BEGIN

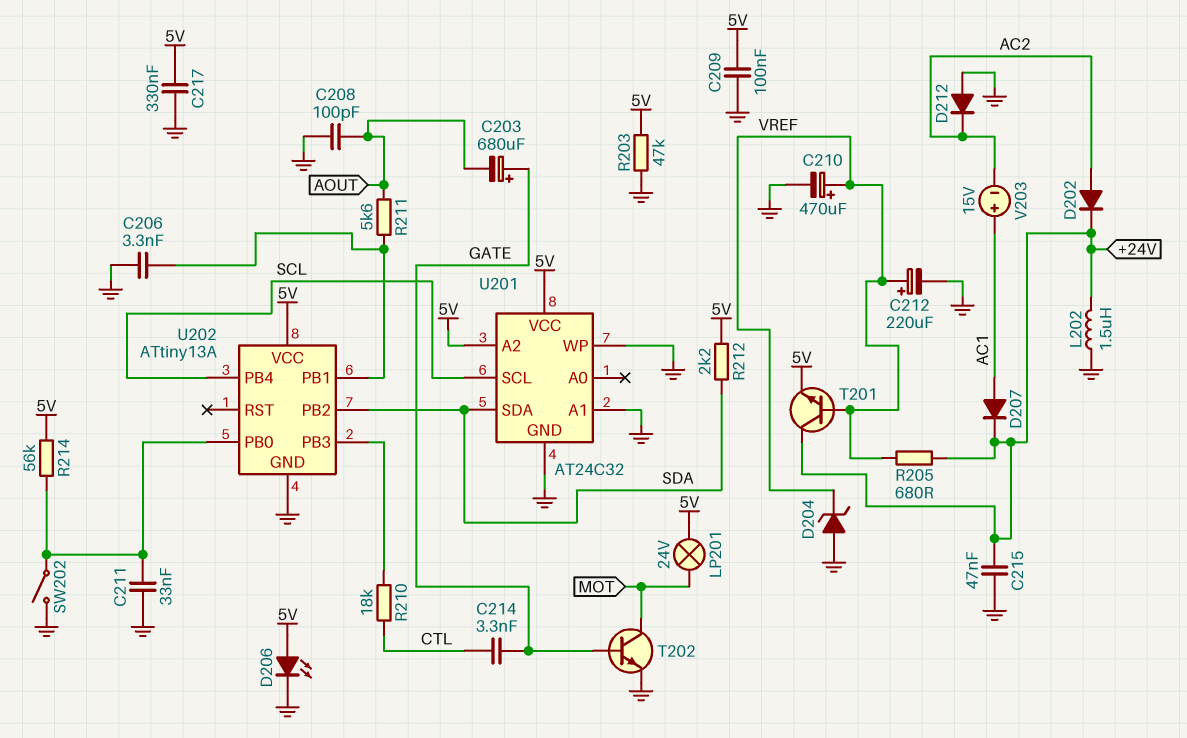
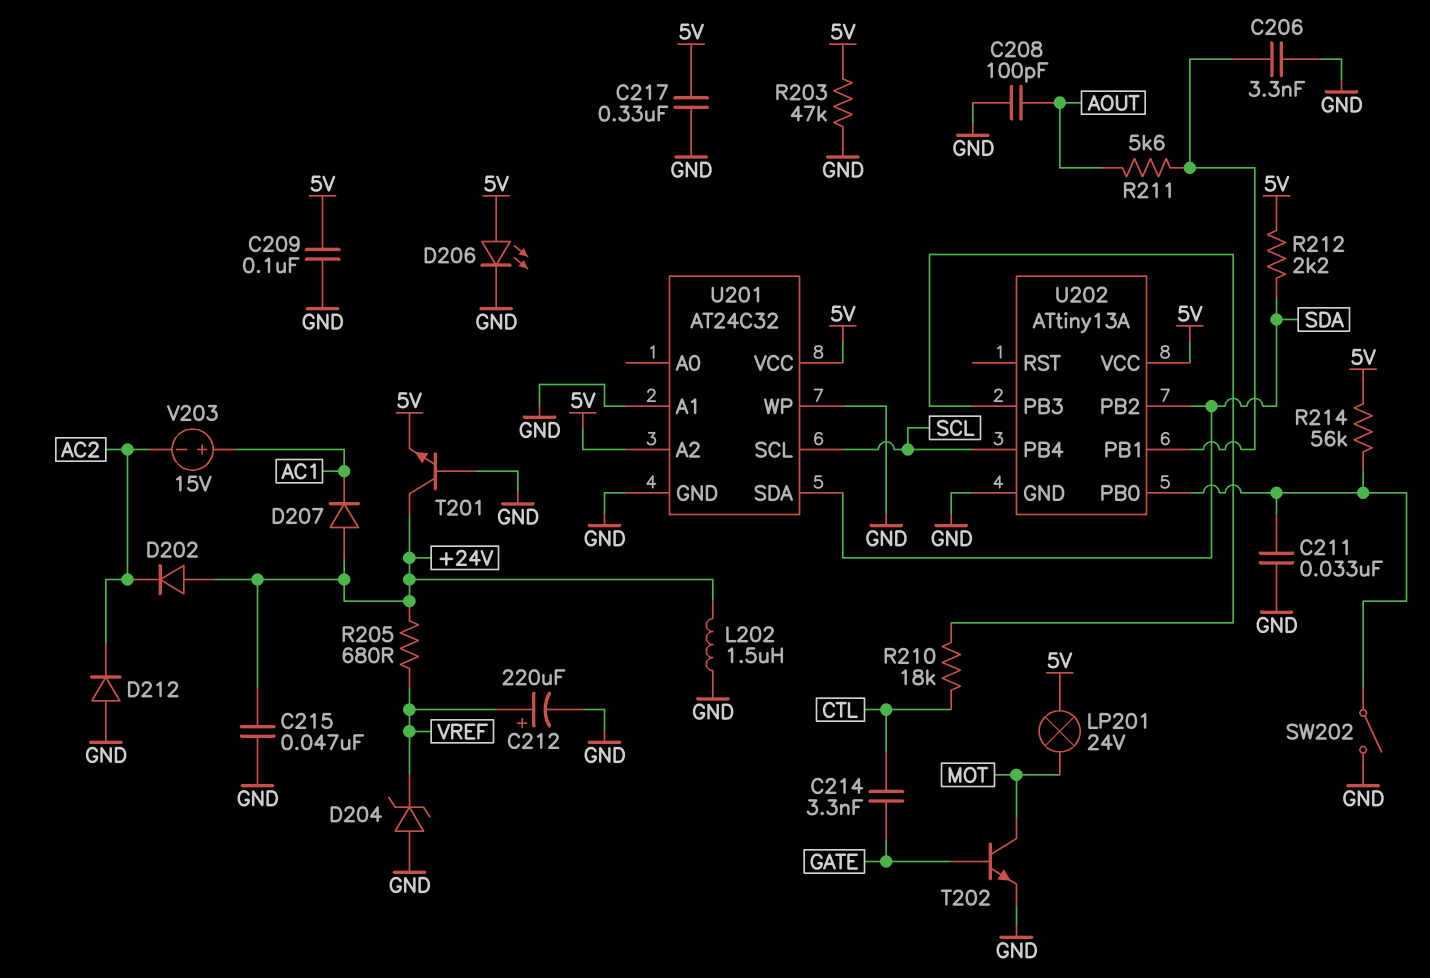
C203: 680uF (plus GATE, minus AOUT) -> none
C210: 470uF (plus VREF, minus GND) -> none
D202: diode (A AC2, K +24V) -> diode (A +24V, K AC2)
D207: diode (A AC1, K +24V) -> diode (A +24V, K AC1)
T201: NPN (B VREF, C +24V, E 5V) -> NPN (B GND, C +24V, E 5V)

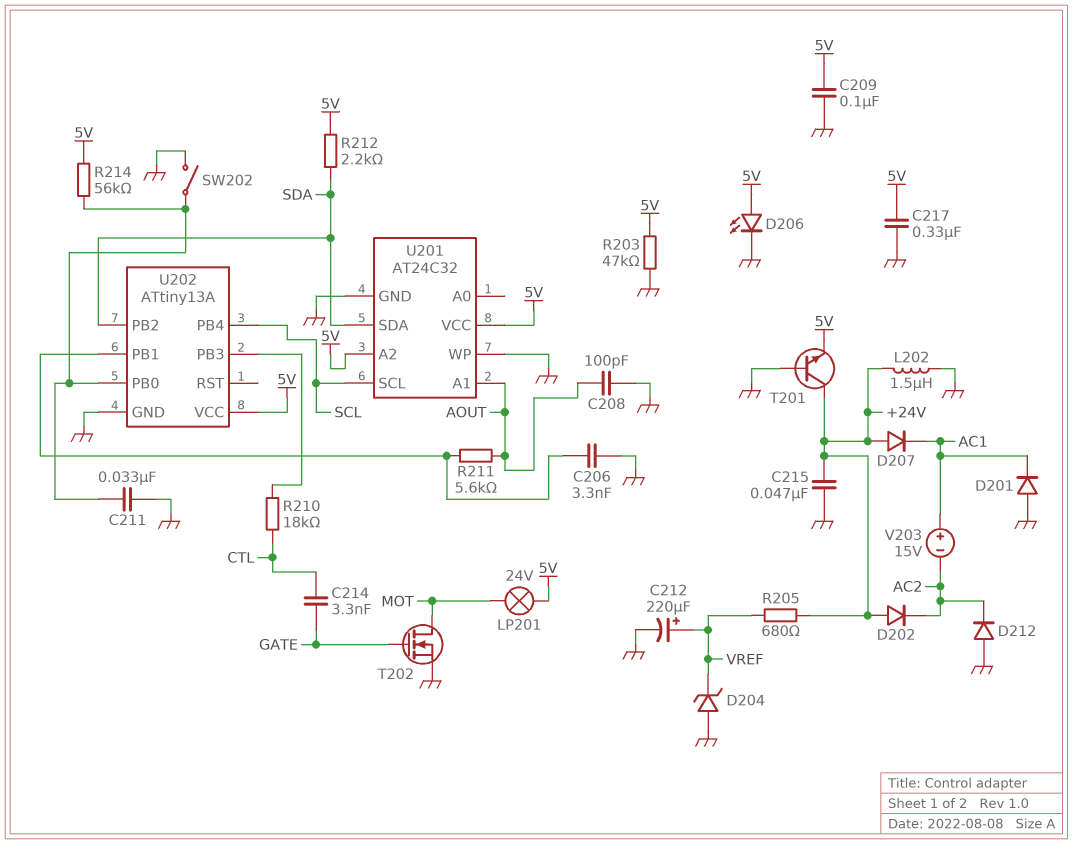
D201: none -> diode (A GND, K AC1)
T202: NPN (B GATE, C MOT, E GND) -> NMOS (G GATE, D MOT, S GND)
U201 pin A1: GND -> AOUT

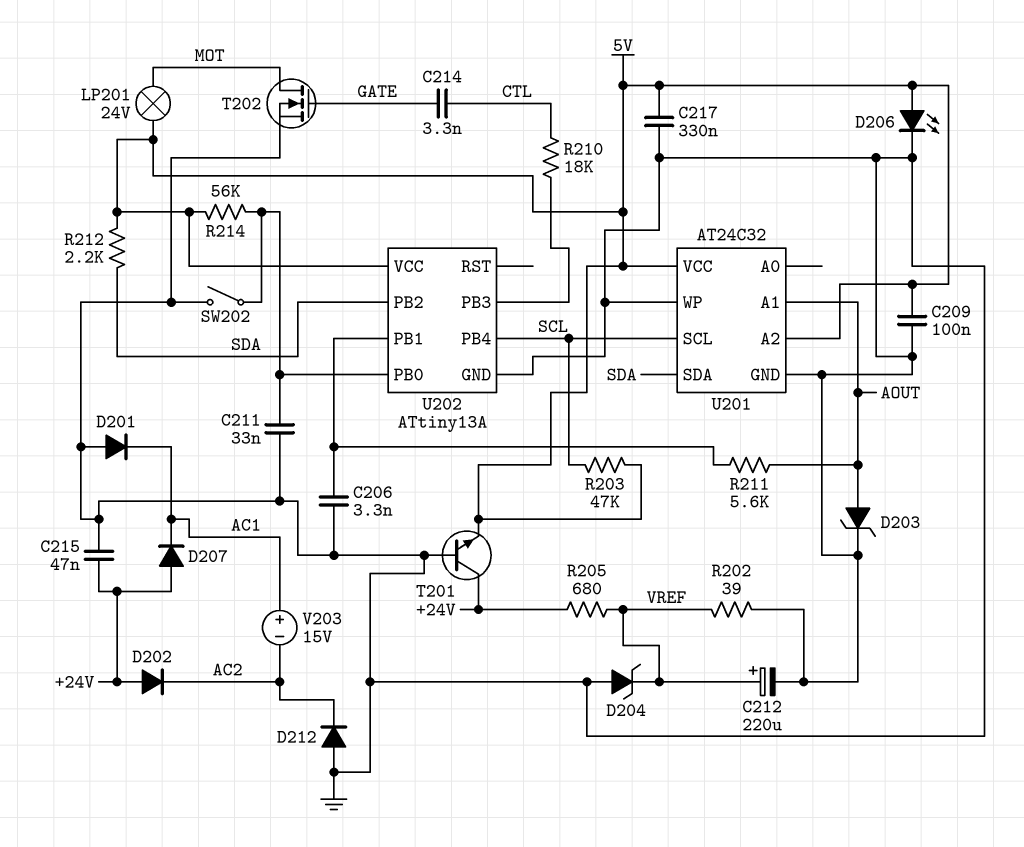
C208: 100pF (AOUT, GND) -> none
D203: none -> zener (A AOUT, K GND)
L202: 1.5uH (+24V, GND) -> none
R202: none -> 39 (GND, VREF)
R203: 47k (5V, GND) -> 47k (5V, SCL)

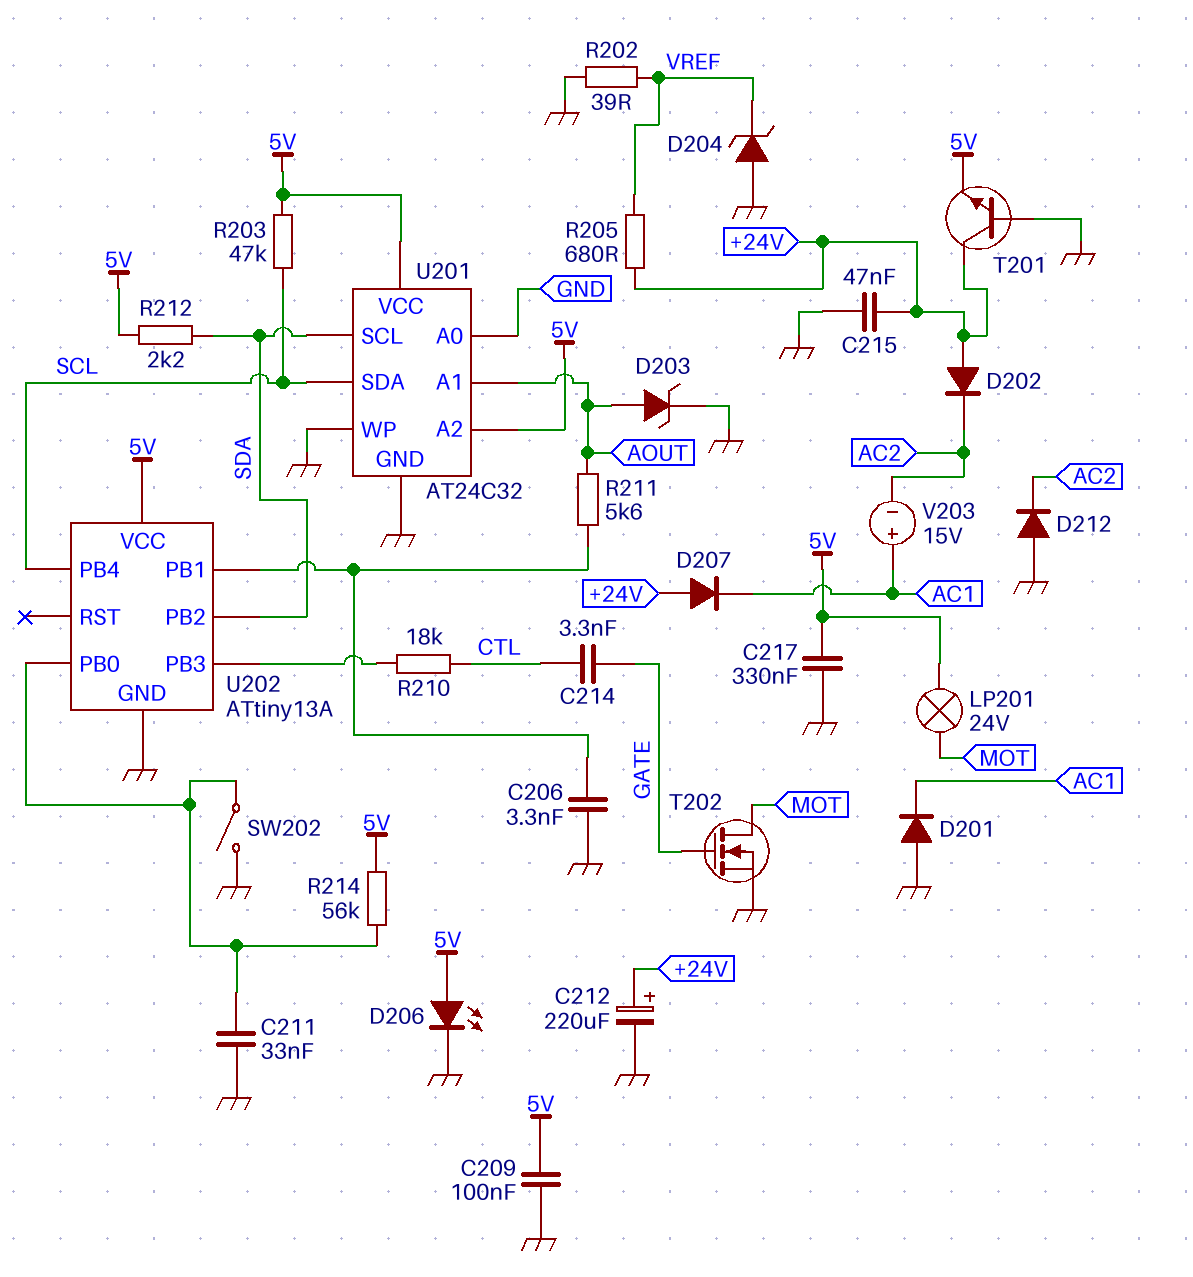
C212: 220uF (plus VREF, minus GND) -> 220uF (plus +24V, minus GND)
U201 pin A0: none -> GND
U201 pin SCL: SCL -> SDA
U201 pin SDA: SDA -> SCL

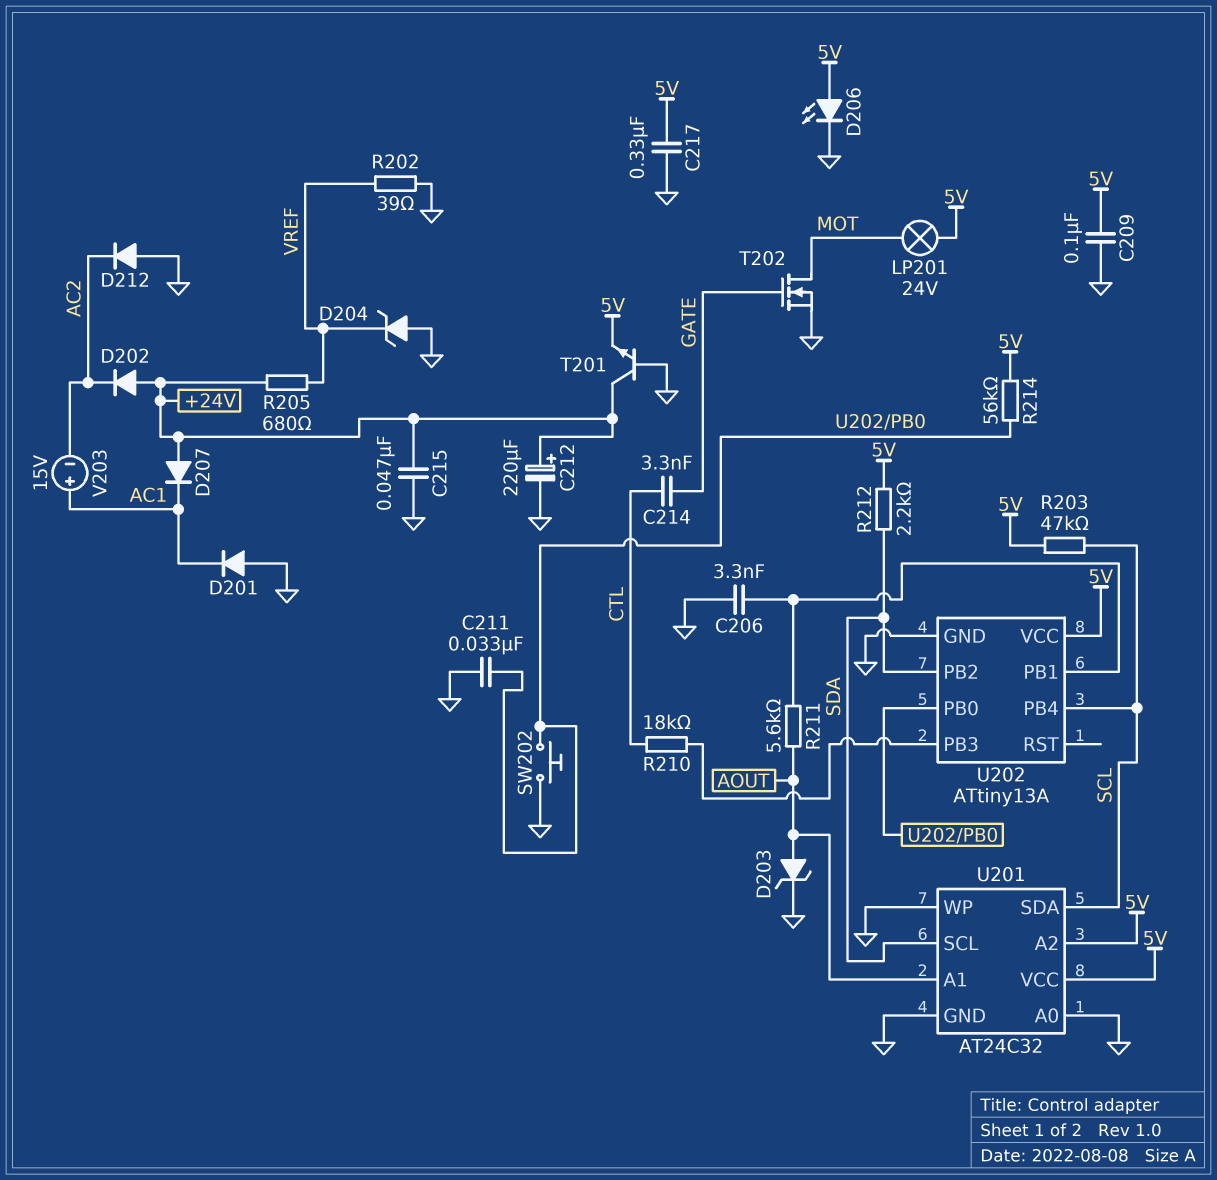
SW202: switch (GND, U202/PB0) -> button (GND, U202/PB0)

END

**What this task involves**. Check the data above and report how many lines include the word "none", using a bare number.

**Task answer**. 8